**EXERCISE DETAILS:** Everything from the line containing "R2: 10k (GND, n14) -> 11k (GND, n14)" through the line containing "V1: 24V (plus" should be repeated exactly, and nothing else from the data.

**DATASET EXTRACT:**
BEGIN

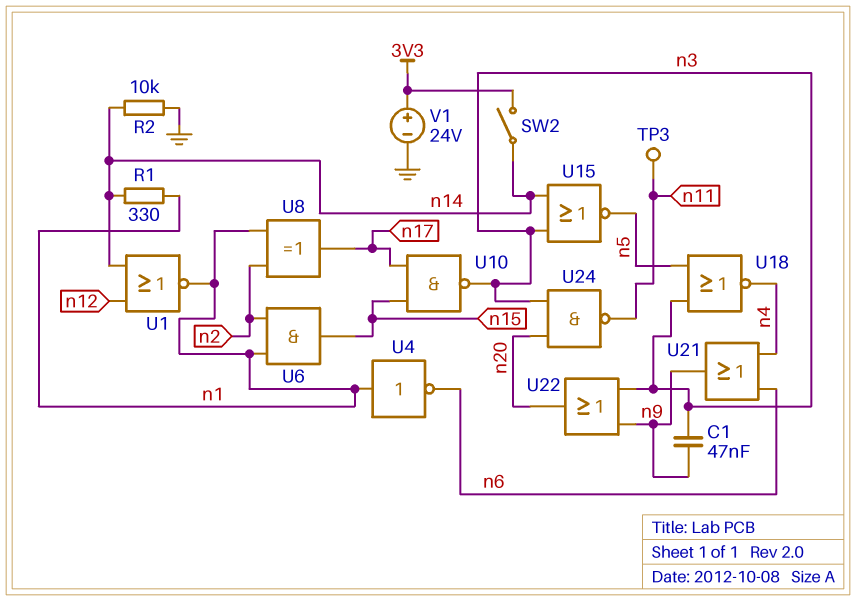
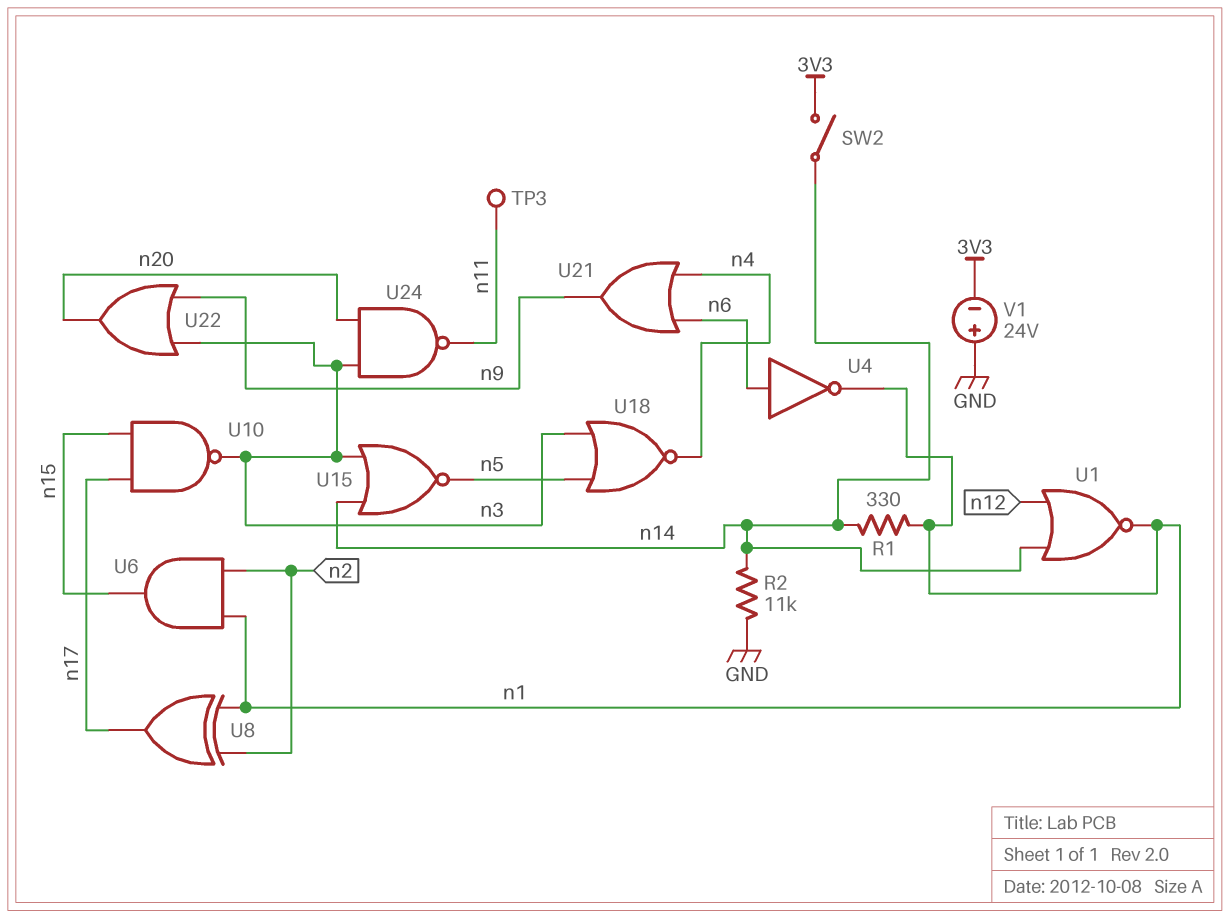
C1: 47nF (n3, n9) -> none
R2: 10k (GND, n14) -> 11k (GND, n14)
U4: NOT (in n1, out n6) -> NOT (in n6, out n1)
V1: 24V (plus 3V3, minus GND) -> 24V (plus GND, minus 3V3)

END
BEGIN

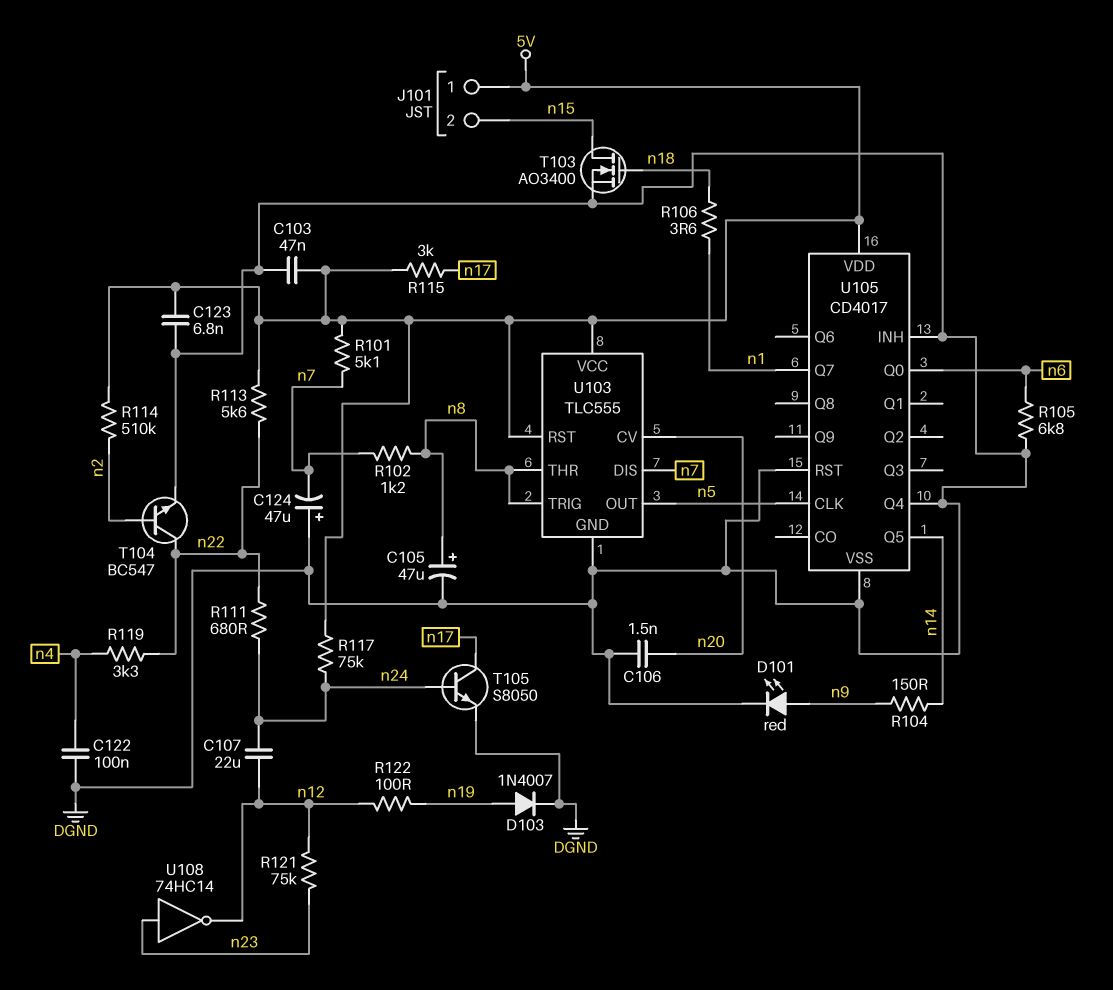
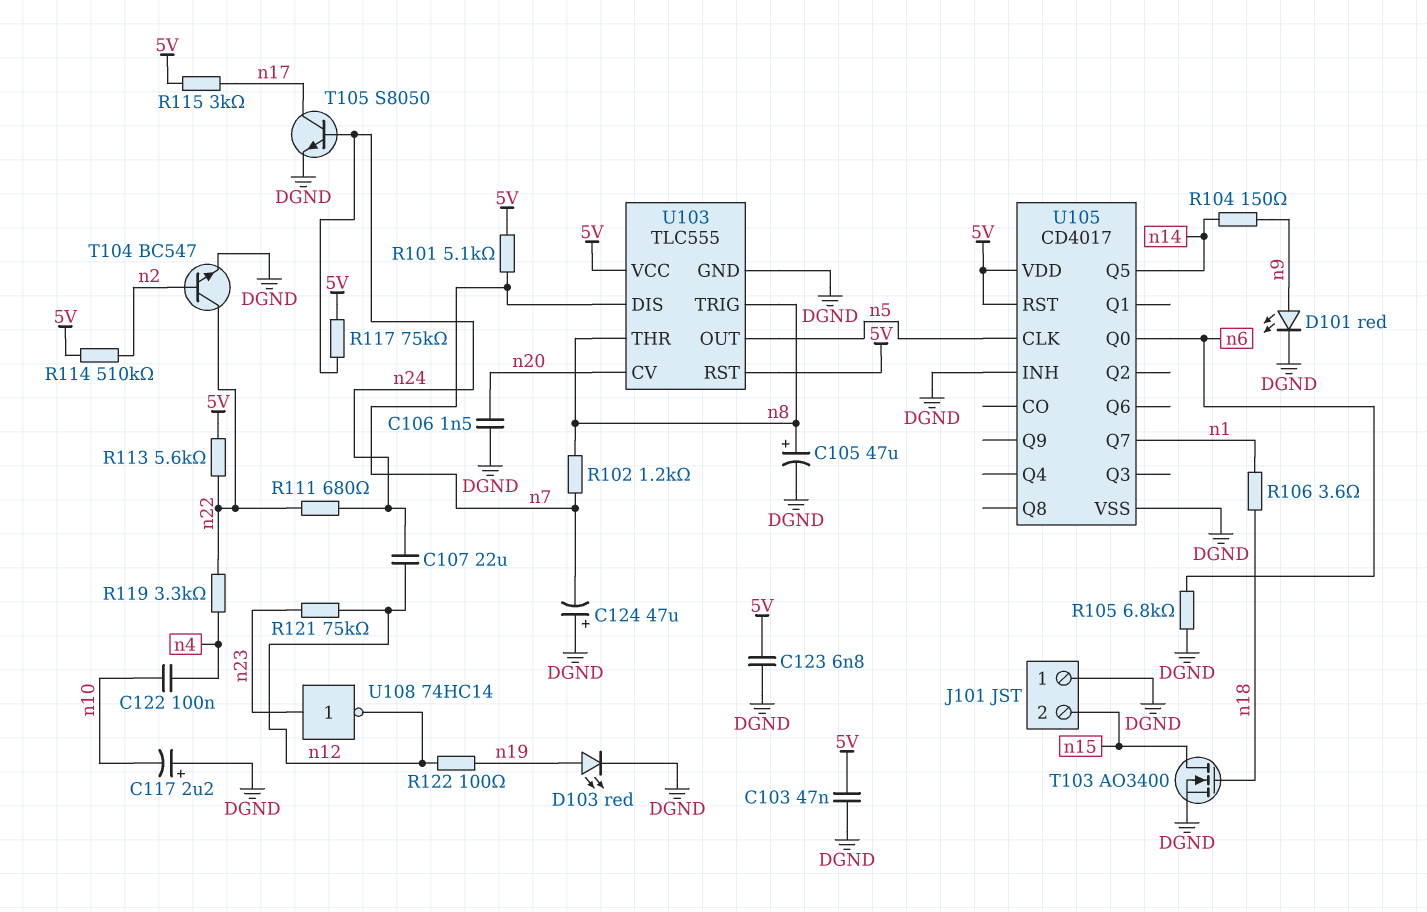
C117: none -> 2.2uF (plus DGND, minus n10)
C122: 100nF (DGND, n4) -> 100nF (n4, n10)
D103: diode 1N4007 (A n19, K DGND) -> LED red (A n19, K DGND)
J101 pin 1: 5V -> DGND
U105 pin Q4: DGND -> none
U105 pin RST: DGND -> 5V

END

**WORKED SOLUTION:**
R2: 10k (GND, n14) -> 11k (GND, n14)
U4: NOT (in n1, out n6) -> NOT (in n6, out n1)
V1: 24V (plus 3V3, minus GND) -> 24V (plus GND, minus 3V3)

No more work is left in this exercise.